[Recorded data]
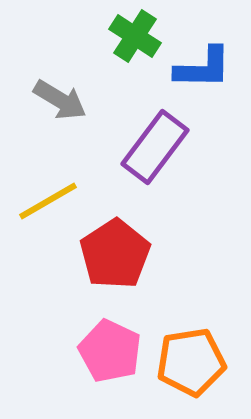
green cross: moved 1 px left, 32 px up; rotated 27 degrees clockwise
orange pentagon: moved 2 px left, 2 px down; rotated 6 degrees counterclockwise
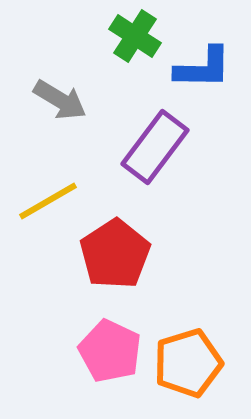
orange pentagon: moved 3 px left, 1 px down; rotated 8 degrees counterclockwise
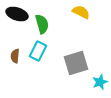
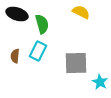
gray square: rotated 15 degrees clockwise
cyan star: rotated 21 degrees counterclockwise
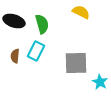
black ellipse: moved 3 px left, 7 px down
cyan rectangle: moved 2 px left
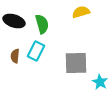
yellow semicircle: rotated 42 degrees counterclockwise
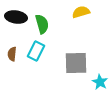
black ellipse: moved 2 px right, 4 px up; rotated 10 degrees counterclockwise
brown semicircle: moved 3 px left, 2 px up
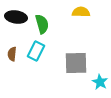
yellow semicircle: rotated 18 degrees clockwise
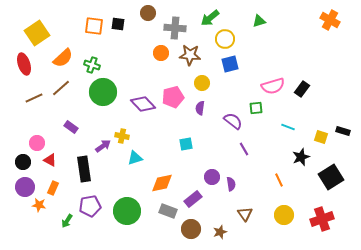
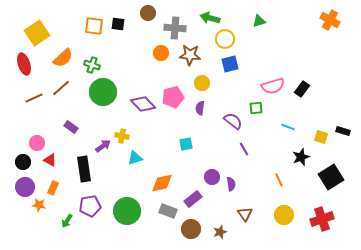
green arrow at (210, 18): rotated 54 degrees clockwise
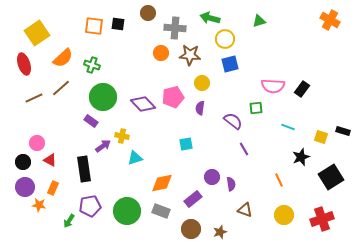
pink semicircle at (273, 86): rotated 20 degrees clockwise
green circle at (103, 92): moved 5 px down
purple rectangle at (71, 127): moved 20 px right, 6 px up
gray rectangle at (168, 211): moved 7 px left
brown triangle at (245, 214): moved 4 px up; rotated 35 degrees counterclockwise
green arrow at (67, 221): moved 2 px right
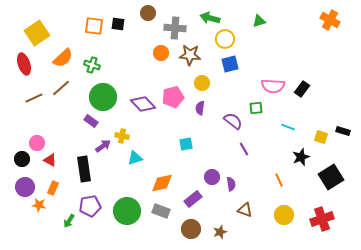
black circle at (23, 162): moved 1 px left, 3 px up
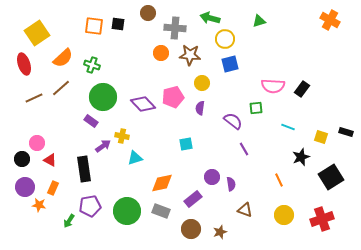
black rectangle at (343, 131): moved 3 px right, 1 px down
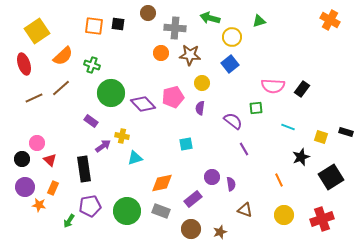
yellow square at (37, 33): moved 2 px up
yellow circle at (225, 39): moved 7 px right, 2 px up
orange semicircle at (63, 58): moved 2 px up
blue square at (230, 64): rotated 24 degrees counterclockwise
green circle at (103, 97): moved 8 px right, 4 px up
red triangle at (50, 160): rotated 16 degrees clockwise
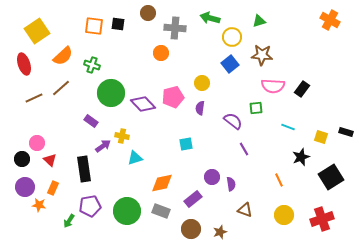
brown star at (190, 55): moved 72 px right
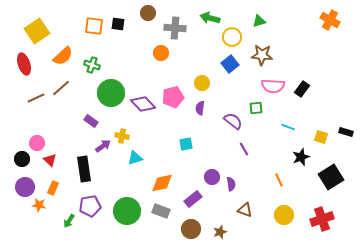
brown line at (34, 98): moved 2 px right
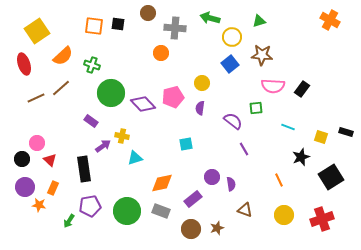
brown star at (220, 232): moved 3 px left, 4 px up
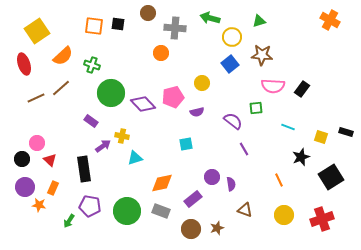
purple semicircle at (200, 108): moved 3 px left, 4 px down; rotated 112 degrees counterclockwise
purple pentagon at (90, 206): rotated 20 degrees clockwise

### DIRECTION
Please transcribe all of the material above word for word, leaving the pictures out of your answer.

### REPLY TO THE EXERCISE
green cross: moved 1 px left, 32 px up; rotated 27 degrees clockwise
orange pentagon: moved 2 px left, 2 px down; rotated 6 degrees counterclockwise
orange pentagon: moved 3 px left, 1 px down; rotated 8 degrees counterclockwise
gray square: rotated 15 degrees clockwise
cyan star: rotated 21 degrees counterclockwise
black ellipse: moved 3 px left, 7 px down
cyan rectangle: moved 2 px left
yellow semicircle: rotated 42 degrees counterclockwise
black ellipse: moved 2 px right, 4 px up; rotated 10 degrees counterclockwise
brown semicircle: moved 3 px left, 2 px up
yellow semicircle: rotated 18 degrees clockwise
green arrow at (210, 18): rotated 54 degrees clockwise
pink semicircle at (273, 86): rotated 20 degrees clockwise
green circle at (103, 92): moved 5 px down
purple rectangle at (71, 127): moved 20 px right, 6 px up
gray rectangle at (168, 211): moved 7 px left
brown triangle at (245, 214): moved 4 px up; rotated 35 degrees counterclockwise
green arrow at (67, 221): moved 2 px right
black circle at (23, 162): moved 1 px left, 3 px up
black rectangle at (343, 131): moved 3 px right, 1 px down
yellow square at (37, 33): moved 2 px up
yellow circle at (225, 39): moved 7 px right, 2 px up
orange semicircle at (63, 58): moved 2 px up
blue square at (230, 64): rotated 24 degrees counterclockwise
green circle at (103, 97): moved 8 px right, 4 px up
red triangle at (50, 160): rotated 16 degrees clockwise
brown star at (190, 55): moved 72 px right
brown line at (34, 98): moved 2 px right
brown star at (220, 232): moved 3 px left, 4 px up
purple semicircle at (200, 108): moved 3 px left, 4 px down; rotated 112 degrees counterclockwise
purple pentagon at (90, 206): rotated 20 degrees clockwise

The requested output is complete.